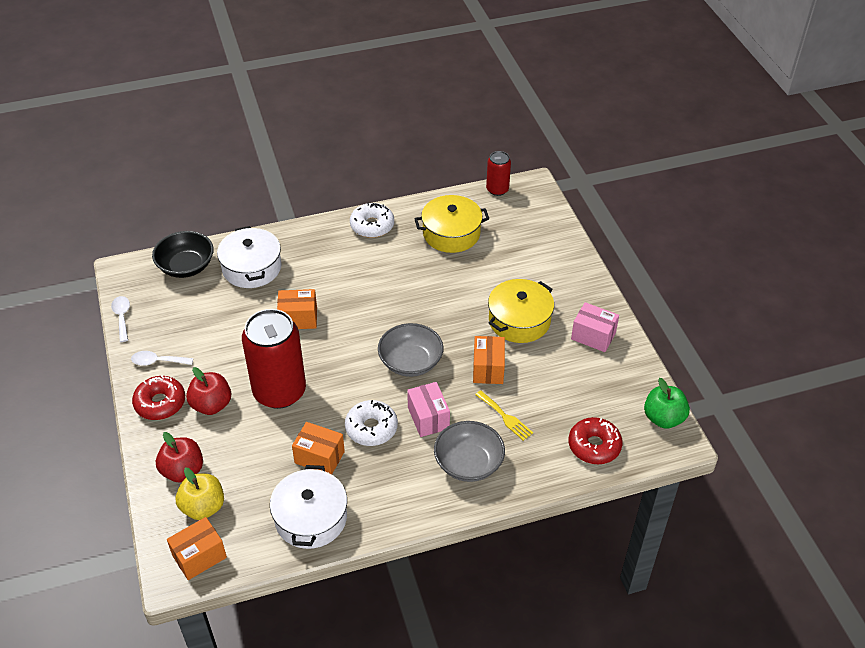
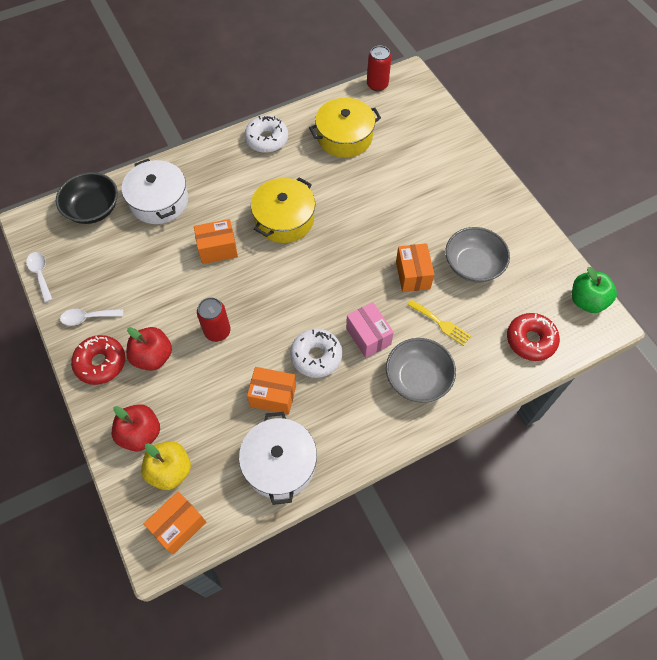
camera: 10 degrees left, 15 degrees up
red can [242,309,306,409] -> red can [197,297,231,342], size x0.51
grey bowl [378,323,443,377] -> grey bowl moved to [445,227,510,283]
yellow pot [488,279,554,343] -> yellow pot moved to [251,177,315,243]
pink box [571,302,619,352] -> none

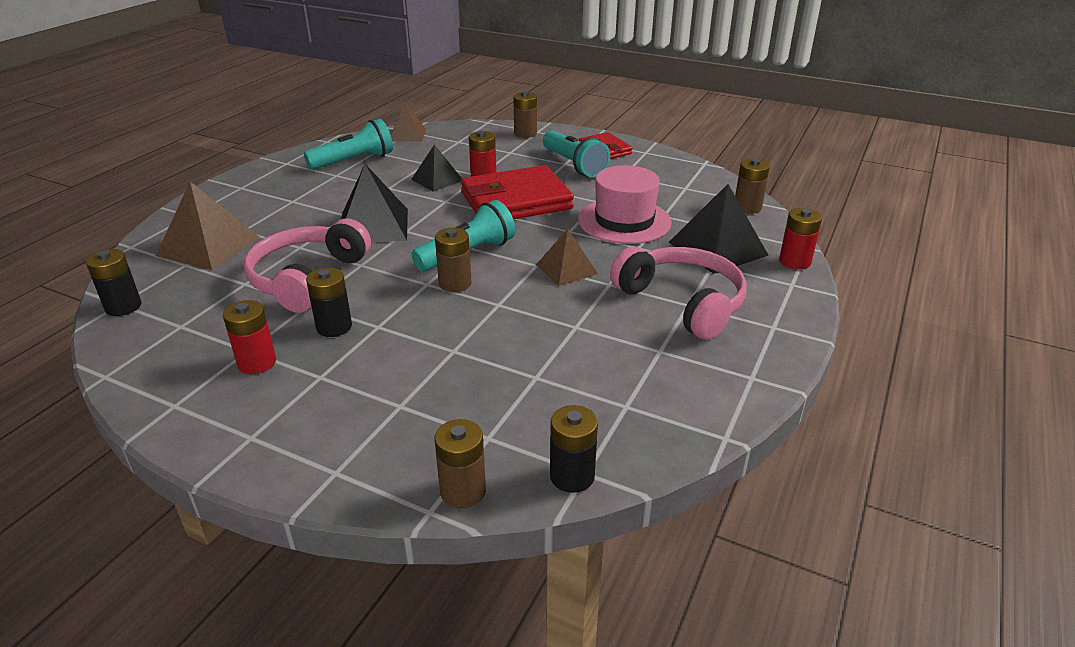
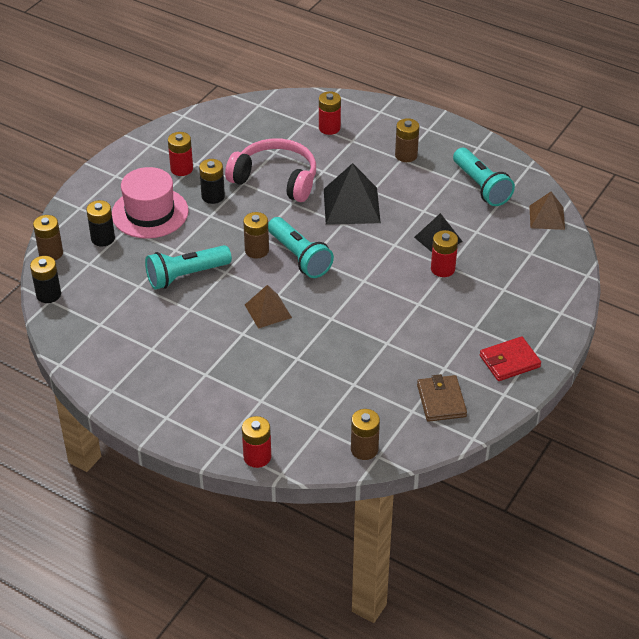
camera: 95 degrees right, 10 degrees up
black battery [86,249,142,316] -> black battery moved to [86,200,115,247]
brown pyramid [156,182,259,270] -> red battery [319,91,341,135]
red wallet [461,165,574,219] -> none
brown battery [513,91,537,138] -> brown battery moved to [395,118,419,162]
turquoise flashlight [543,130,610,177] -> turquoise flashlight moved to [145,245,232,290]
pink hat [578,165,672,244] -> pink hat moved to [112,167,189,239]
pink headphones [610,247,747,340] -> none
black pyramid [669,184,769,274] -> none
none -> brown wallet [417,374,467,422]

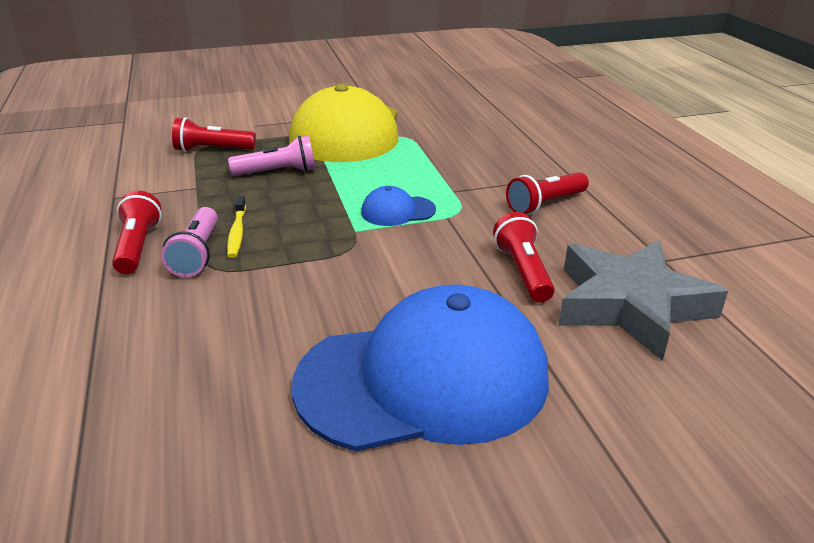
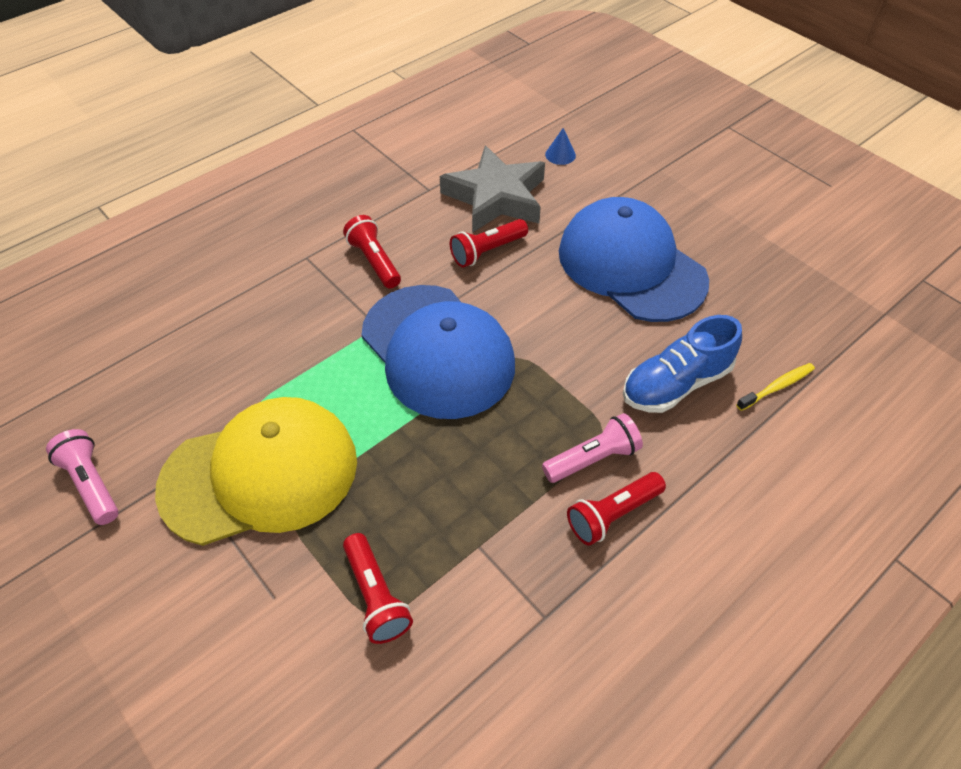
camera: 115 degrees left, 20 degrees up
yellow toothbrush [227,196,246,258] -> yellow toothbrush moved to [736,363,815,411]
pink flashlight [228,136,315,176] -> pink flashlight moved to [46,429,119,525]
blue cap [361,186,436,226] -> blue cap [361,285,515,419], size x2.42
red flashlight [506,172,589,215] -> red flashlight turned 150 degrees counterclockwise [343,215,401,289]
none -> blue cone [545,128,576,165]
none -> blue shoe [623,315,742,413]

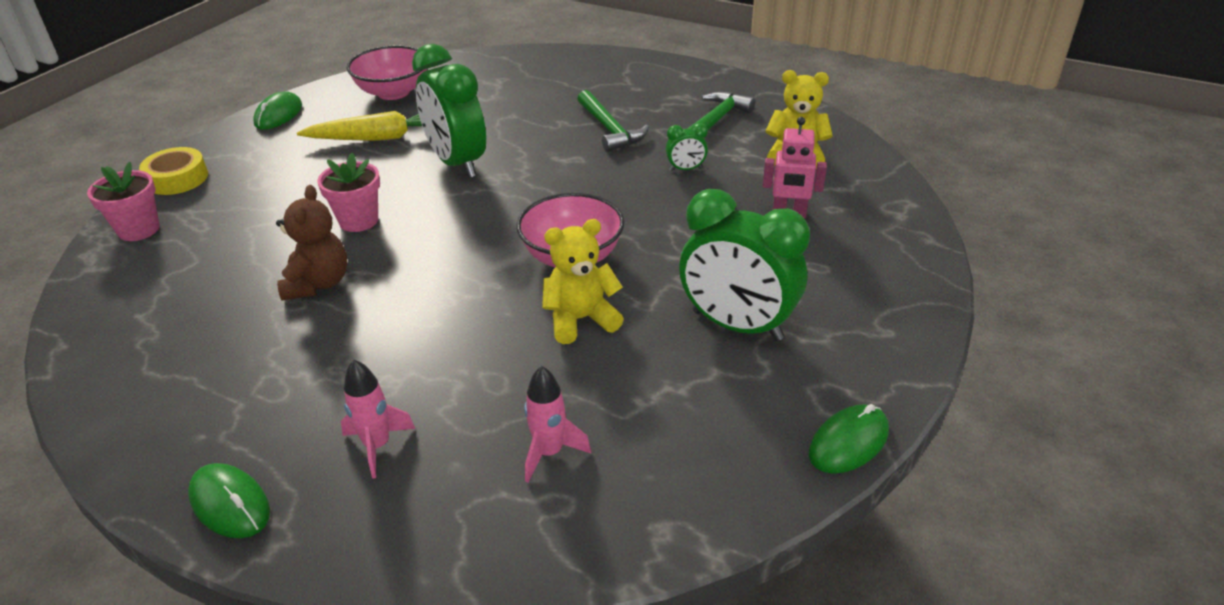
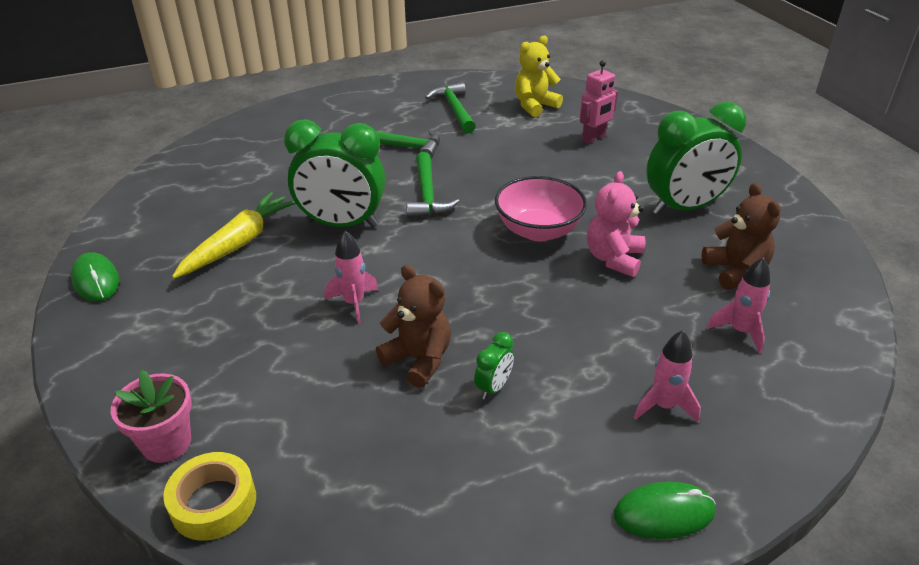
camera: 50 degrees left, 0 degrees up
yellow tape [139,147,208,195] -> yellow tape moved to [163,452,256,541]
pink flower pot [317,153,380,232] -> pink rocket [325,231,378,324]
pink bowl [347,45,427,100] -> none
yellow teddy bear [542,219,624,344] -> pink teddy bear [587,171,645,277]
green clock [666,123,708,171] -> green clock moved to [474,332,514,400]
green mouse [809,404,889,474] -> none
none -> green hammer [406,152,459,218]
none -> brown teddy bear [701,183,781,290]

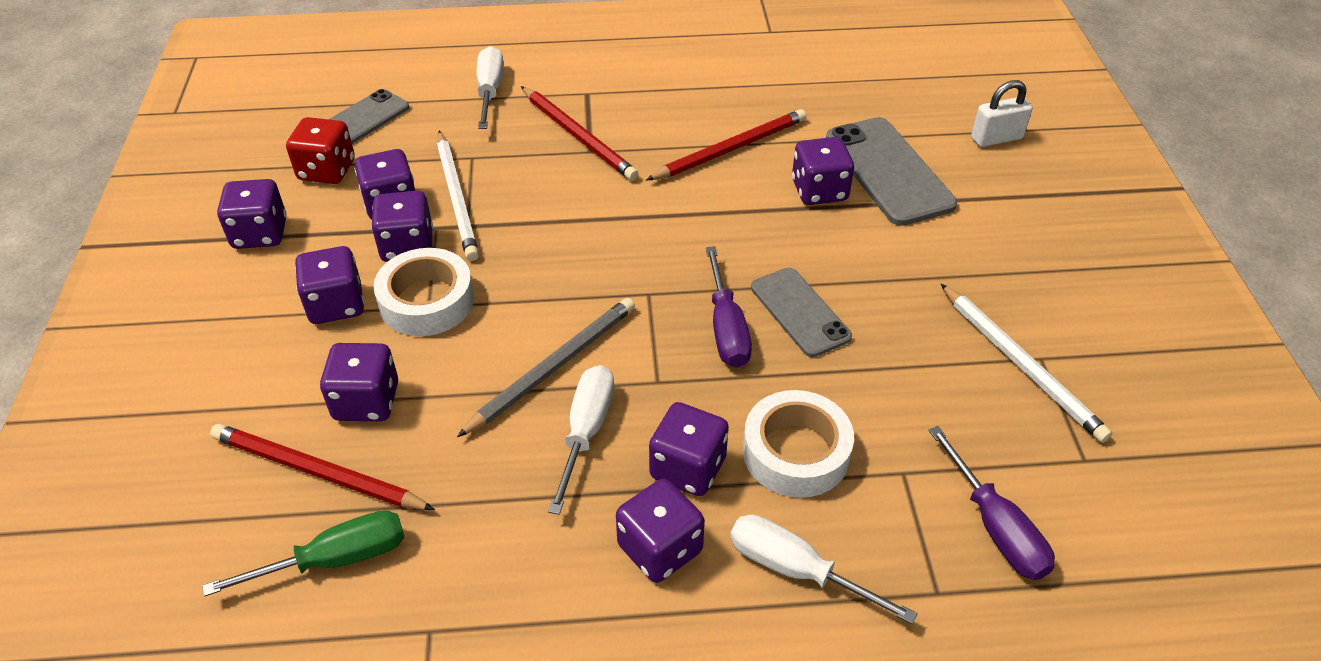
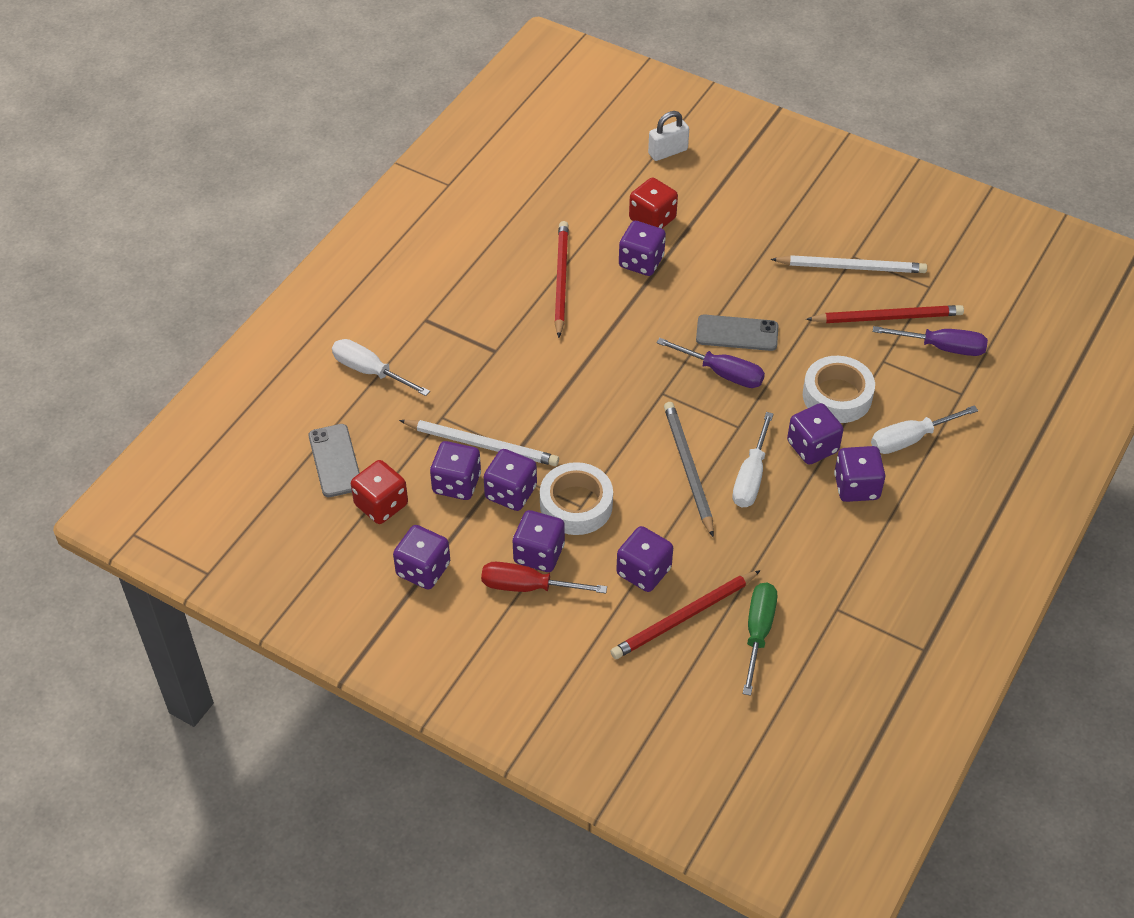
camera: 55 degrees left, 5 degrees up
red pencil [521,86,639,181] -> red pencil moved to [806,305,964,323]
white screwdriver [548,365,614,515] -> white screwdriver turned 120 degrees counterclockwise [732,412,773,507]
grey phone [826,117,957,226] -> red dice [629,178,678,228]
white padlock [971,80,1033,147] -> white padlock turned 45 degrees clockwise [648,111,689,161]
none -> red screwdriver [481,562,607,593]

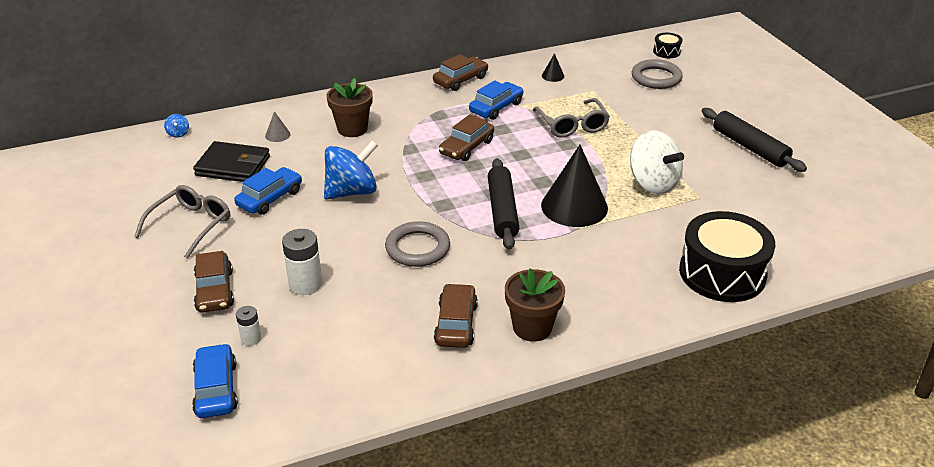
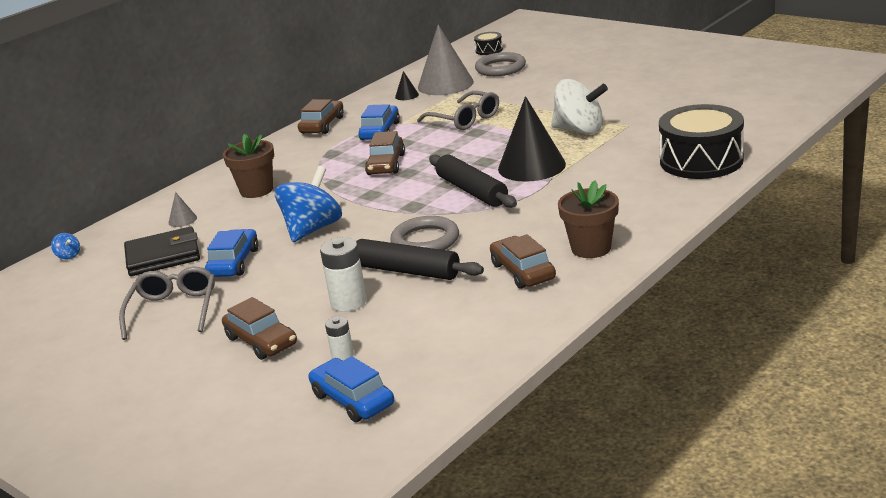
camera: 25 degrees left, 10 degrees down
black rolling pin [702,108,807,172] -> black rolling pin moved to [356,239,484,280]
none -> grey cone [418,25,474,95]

= Your objective =
Reproduce only the lines from the beginning of the data through the line that contains "black battery [86,249,142,316]", both included, and please drop the pictures.

= Written reply =
camera: 10 degrees left, 15 degrees up
red can [242,309,306,409] -> red can [197,297,231,342], size x0.51
grey bowl [378,323,443,377] -> grey bowl moved to [445,227,510,283]
yellow pot [488,279,554,343] -> yellow pot moved to [251,177,315,243]
pink box [571,302,619,352] -> none

camera: 95 degrees right, 10 degrees up
black battery [86,249,142,316] -> black battery moved to [86,200,115,247]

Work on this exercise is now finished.